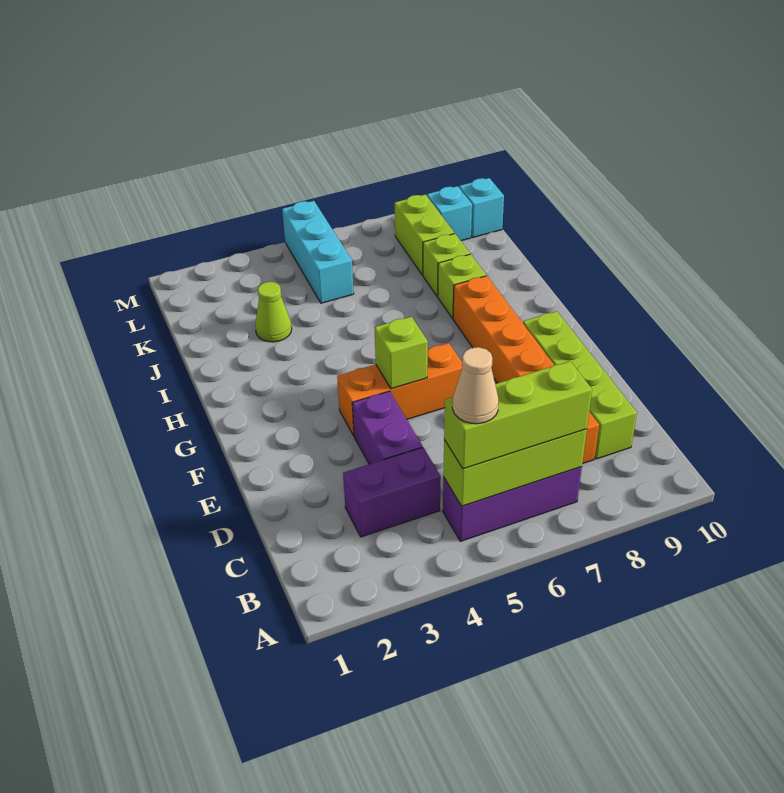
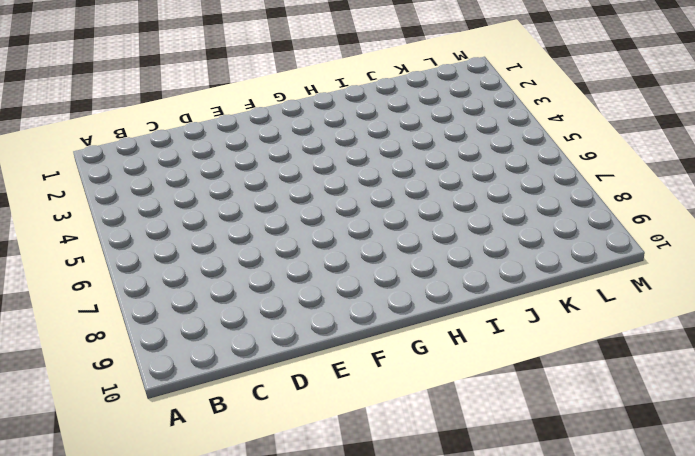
none -> purple brick B5:B7 level 1
none -> purple brick C3:C4 level 1
none -> orange brick C8:H8 level 1

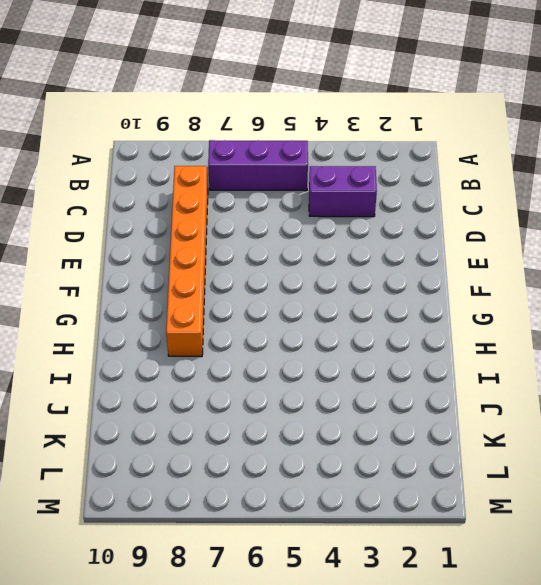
none -> lime brick C9:F9 level 1
none -> purple brick D4:E4 level 1
none -> orange brick F4:F6 level 1

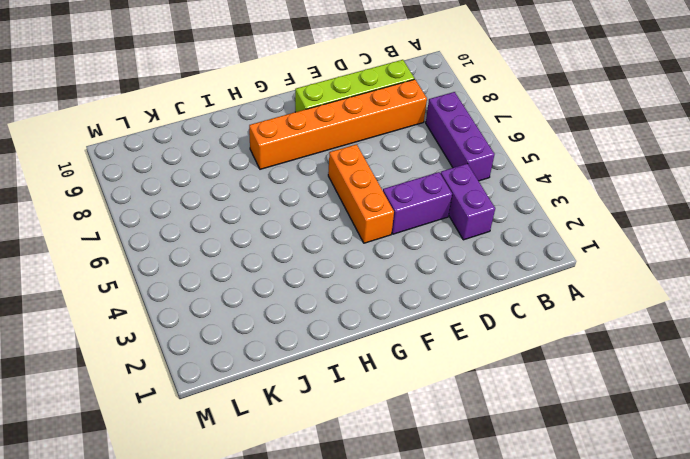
none -> lime brick I8 level 1
none -> lime cone J3 level 1
none -> lime brick J8 level 1

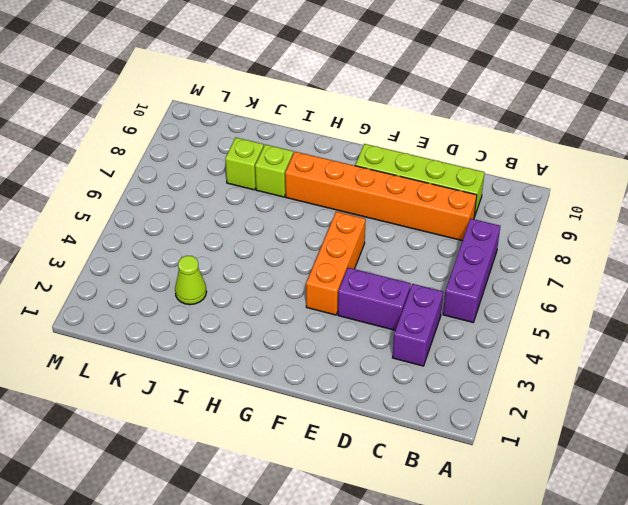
none -> cyan brick K5:M5 level 1
none -> lime brick K8:L8 level 1
none -> cyan brick L9 level 1

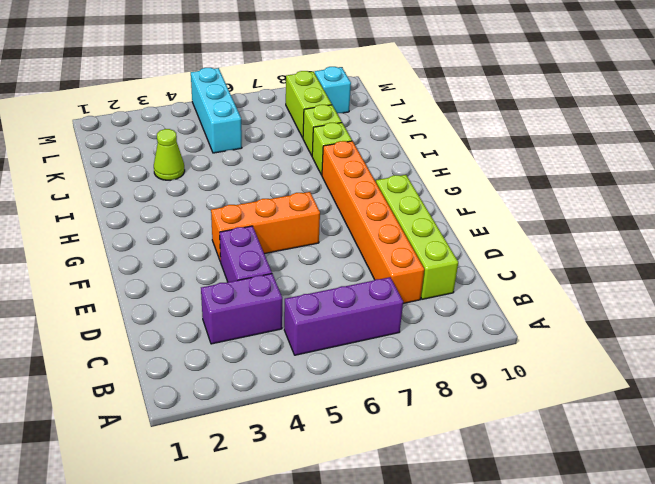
none -> cyan brick L10 level 1
none -> lime brick B5:B7 level 2
none -> lime brick F5 level 2

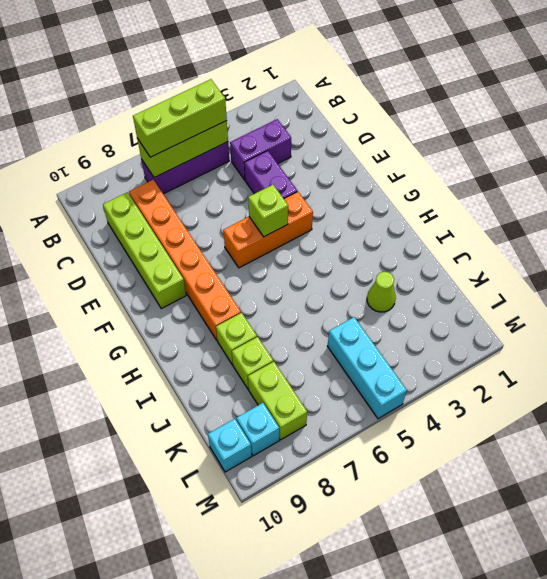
none -> tan cone B5 level 4

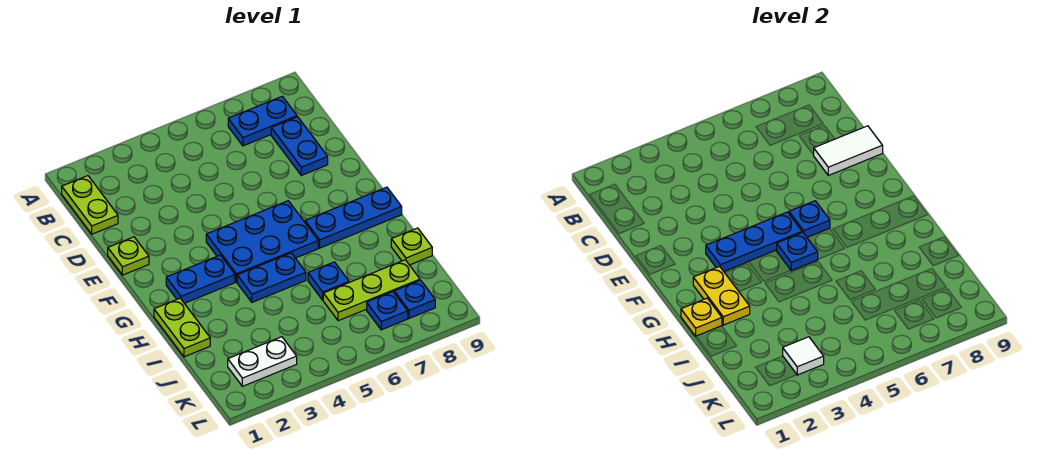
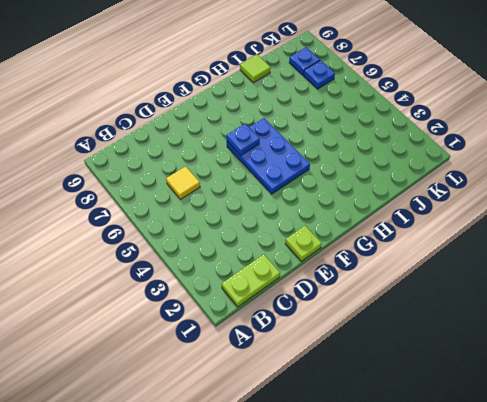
yellow tile C6 level 1 -> none
lime tile I9 level 1 -> lime plate I9 level 1
none -> blue plate B7:B8 level 1
none -> blue plate C8:D8 level 1
none -> blue plate G2:G3 level 1

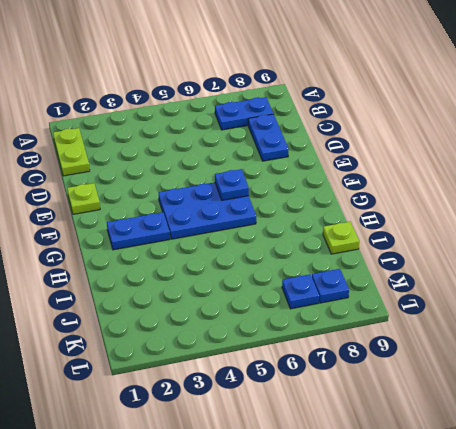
none -> blue plate G7:G9 level 1
none -> lime plate H1:I1 level 1
none -> blue plate H4:H5 level 1

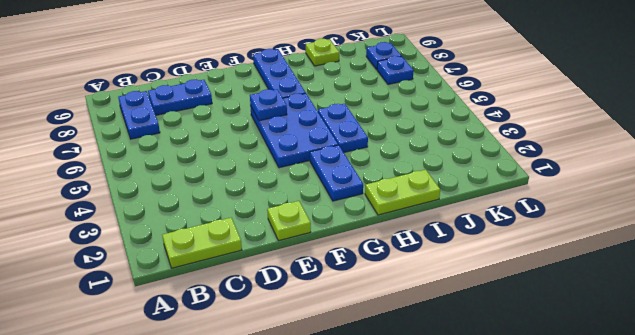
none -> blue plate I6 level 1
none -> lime plate J6:J8 level 1
none -> white plate K2:K3 level 1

----

* **Task to complete**
Give the lines above again exactly, from the one containing "none -> orange brick F4:F6 level 1" to the one containing "none -> blue plate I6 level 1", both included, but leave out the pictures.

* **Answer**
none -> orange brick F4:F6 level 1

none -> lime brick I8 level 1
none -> lime cone J3 level 1
none -> lime brick J8 level 1

none -> cyan brick K5:M5 level 1
none -> lime brick K8:L8 level 1
none -> cyan brick L9 level 1

none -> cyan brick L10 level 1
none -> lime brick B5:B7 level 2
none -> lime brick F5 level 2

none -> tan cone B5 level 4

yellow tile C6 level 1 -> none
lime tile I9 level 1 -> lime plate I9 level 1
none -> blue plate B7:B8 level 1
none -> blue plate C8:D8 level 1
none -> blue plate G2:G3 level 1

none -> blue plate G7:G9 level 1
none -> lime plate H1:I1 level 1
none -> blue plate H4:H5 level 1

none -> blue plate I6 level 1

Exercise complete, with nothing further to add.